*WHAT THE TASK ASKS*:
Each line below should be repeated exactly, but no picture should be carried over.

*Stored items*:
◆ ◆ ◆ ◆ ◆ ◆ ◆

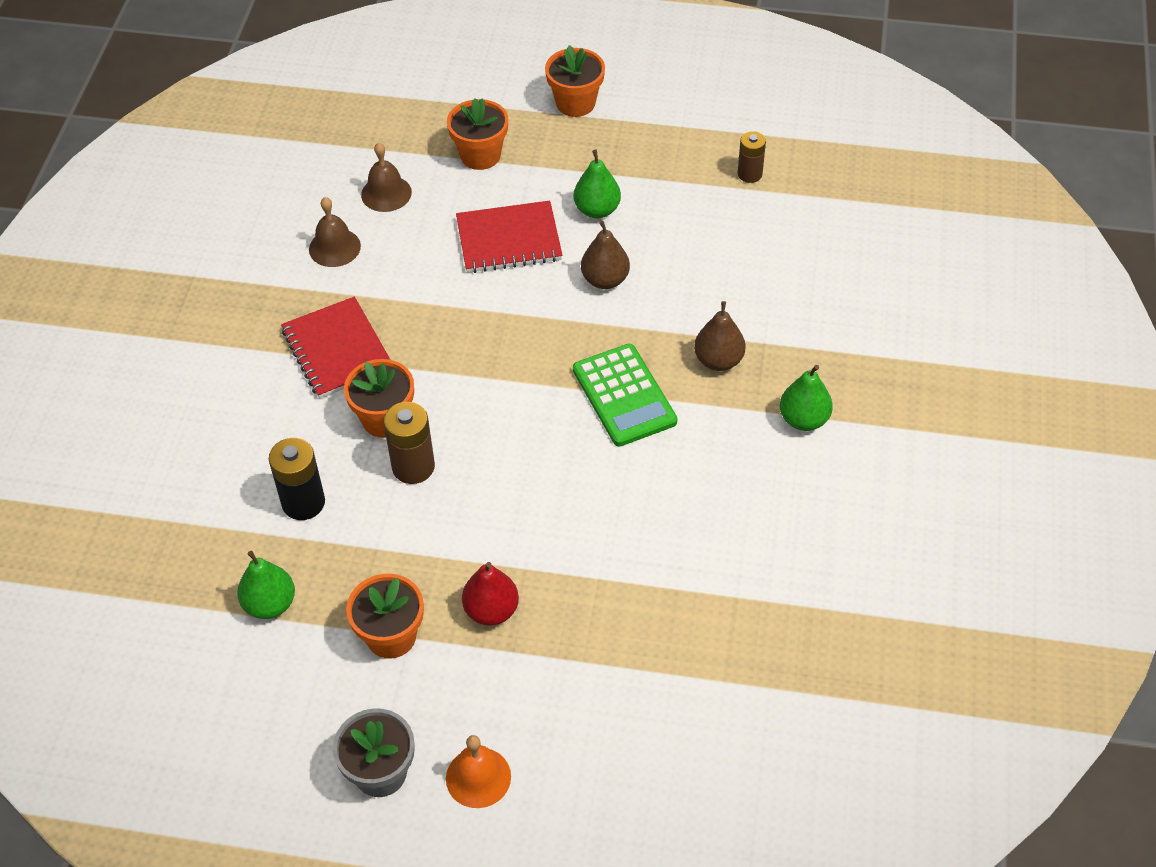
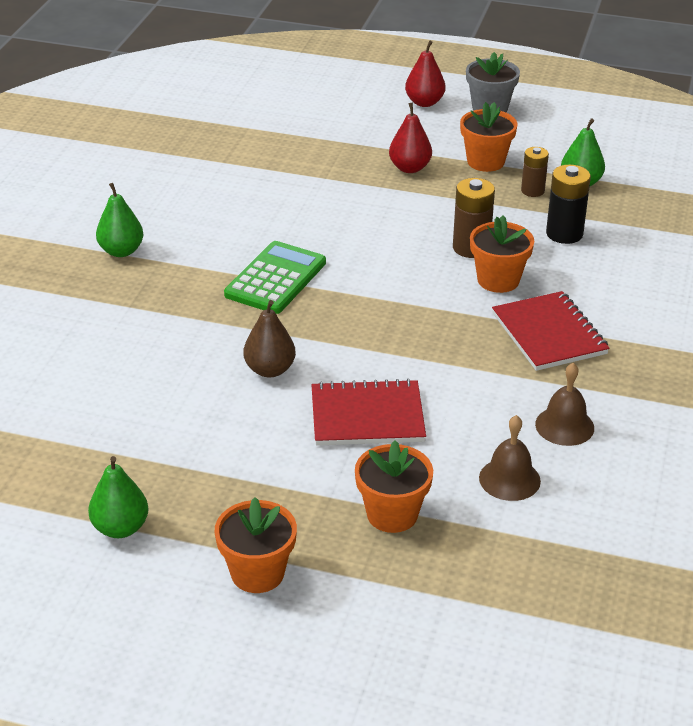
camera: 175 degrees left, 15 degrees down
(478, 777) = (424, 102): orange bell -> red pear
(597, 210) = (261, 438): green pear -> green pear (120, 528)
(624, 396) = (275, 279): green calculator -> green calculator turned 45 degrees clockwise
(718, 360) = (179, 296): brown pear -> none
(749, 174) = (70, 461): brown battery -> brown battery (532, 191)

◆ ◆ ◆ ◆ ◆ ◆ ◆

*ANSWER AREA*:
camera: 175 degrees left, 15 degrees down
(478, 777) = (424, 102): orange bell -> red pear
(597, 210) = (261, 438): green pear -> green pear (120, 528)
(624, 396) = (275, 279): green calculator -> green calculator turned 45 degrees clockwise
(718, 360) = (179, 296): brown pear -> none
(749, 174) = (70, 461): brown battery -> brown battery (532, 191)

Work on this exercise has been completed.